(INFORMATION GIVEN begins)

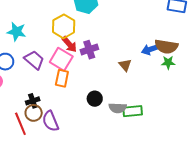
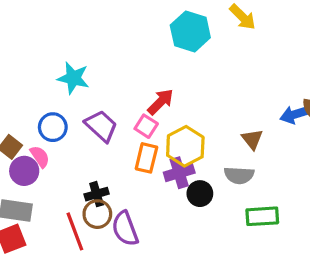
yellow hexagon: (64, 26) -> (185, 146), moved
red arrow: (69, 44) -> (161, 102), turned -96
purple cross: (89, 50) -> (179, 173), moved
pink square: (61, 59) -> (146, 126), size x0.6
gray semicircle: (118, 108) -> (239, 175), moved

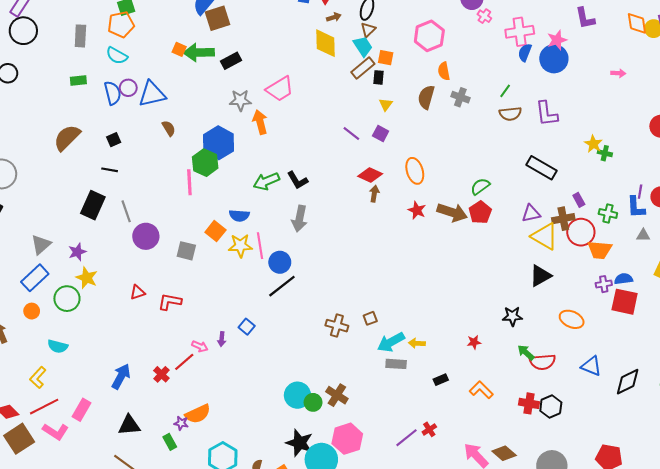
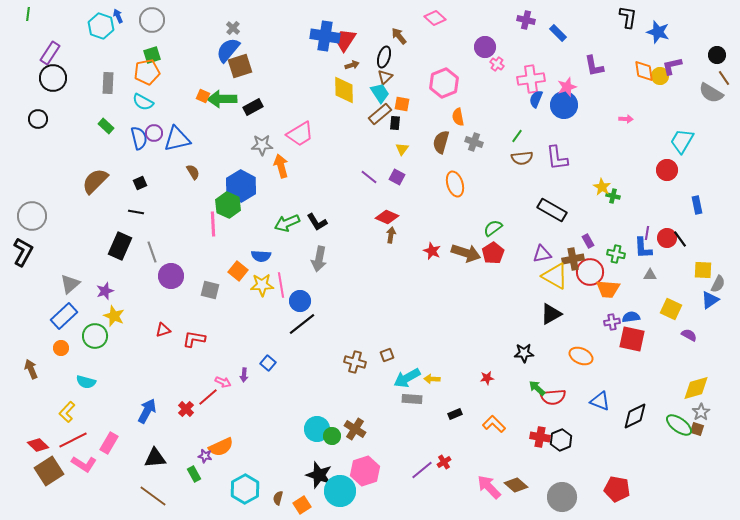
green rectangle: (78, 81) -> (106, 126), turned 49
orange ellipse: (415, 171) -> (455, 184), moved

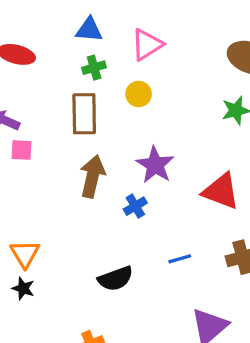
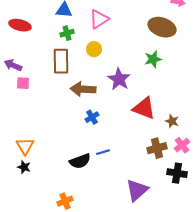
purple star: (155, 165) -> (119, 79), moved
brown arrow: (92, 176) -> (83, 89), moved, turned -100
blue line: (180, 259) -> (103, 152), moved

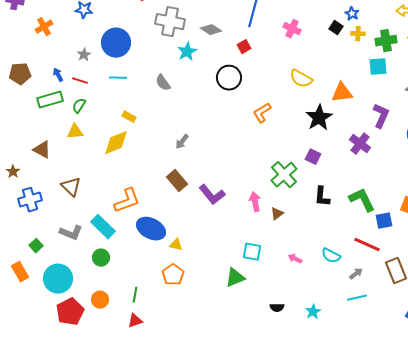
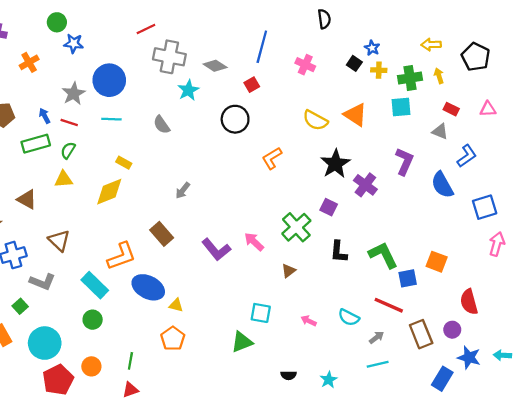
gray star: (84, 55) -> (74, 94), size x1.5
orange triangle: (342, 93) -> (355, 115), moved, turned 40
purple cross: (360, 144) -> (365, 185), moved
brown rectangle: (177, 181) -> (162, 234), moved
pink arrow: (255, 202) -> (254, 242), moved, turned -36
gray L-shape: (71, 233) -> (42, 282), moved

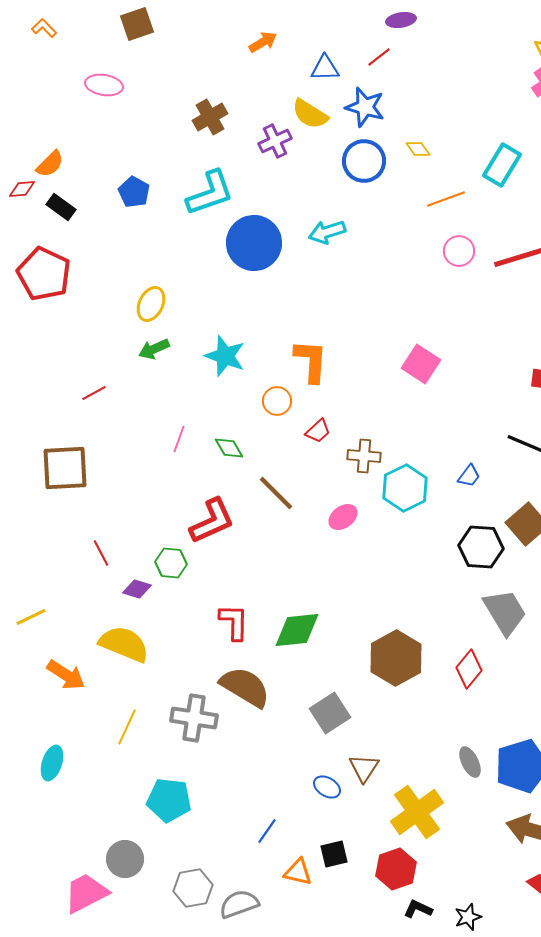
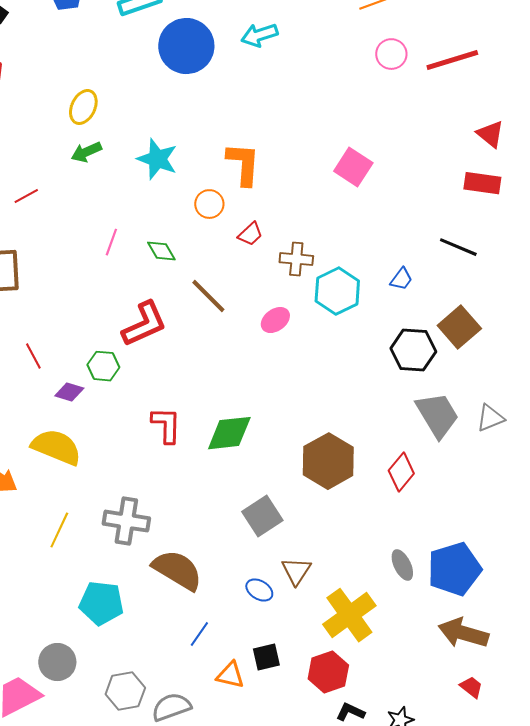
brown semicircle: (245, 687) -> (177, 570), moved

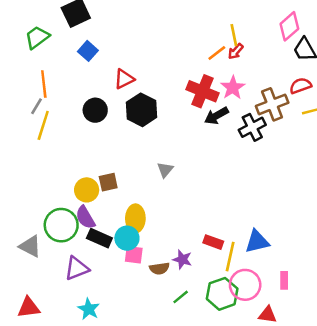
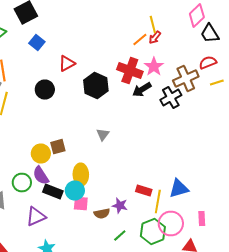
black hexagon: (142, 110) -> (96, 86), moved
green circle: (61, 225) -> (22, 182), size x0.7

(INFORMATION GIVEN ends)

> **YOUR OBJECTIVE**
Once the line containing "gray semicircle: (118, 108)" is found, copy it and each line after it through the end of the entries above exactly; nothing else, and no pictures.

> **TASK RESPONSE**
gray semicircle: (118, 108) -> (239, 175), moved

green rectangle: (78, 81) -> (106, 126), turned 49
orange ellipse: (415, 171) -> (455, 184), moved

purple star: (155, 165) -> (119, 79), moved
brown arrow: (92, 176) -> (83, 89), moved, turned -100
blue line: (180, 259) -> (103, 152), moved

gray star: (84, 55) -> (74, 94), size x1.5
orange triangle: (342, 93) -> (355, 115), moved, turned 40
purple cross: (360, 144) -> (365, 185), moved
brown rectangle: (177, 181) -> (162, 234), moved
pink arrow: (255, 202) -> (254, 242), moved, turned -36
gray L-shape: (71, 233) -> (42, 282), moved

brown semicircle: (245, 687) -> (177, 570), moved

black hexagon: (142, 110) -> (96, 86), moved
green circle: (61, 225) -> (22, 182), size x0.7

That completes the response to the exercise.